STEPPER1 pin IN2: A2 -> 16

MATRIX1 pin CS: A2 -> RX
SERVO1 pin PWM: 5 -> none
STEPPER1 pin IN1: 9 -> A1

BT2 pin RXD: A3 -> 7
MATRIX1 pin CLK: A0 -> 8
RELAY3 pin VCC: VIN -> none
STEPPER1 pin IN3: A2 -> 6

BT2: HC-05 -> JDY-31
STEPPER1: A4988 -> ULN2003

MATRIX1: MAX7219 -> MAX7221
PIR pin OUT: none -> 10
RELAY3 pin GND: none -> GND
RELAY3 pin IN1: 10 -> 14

*What you will do:* Give the listing above again in full, with no word altered.

*The answer:*
STEPPER1 pin IN2: A2 -> 16

MATRIX1 pin CS: A2 -> RX
SERVO1 pin PWM: 5 -> none
STEPPER1 pin IN1: 9 -> A1

BT2 pin RXD: A3 -> 7
MATRIX1 pin CLK: A0 -> 8
RELAY3 pin VCC: VIN -> none
STEPPER1 pin IN3: A2 -> 6

BT2: HC-05 -> JDY-31
STEPPER1: A4988 -> ULN2003

MATRIX1: MAX7219 -> MAX7221
PIR pin OUT: none -> 10
RELAY3 pin GND: none -> GND
RELAY3 pin IN1: 10 -> 14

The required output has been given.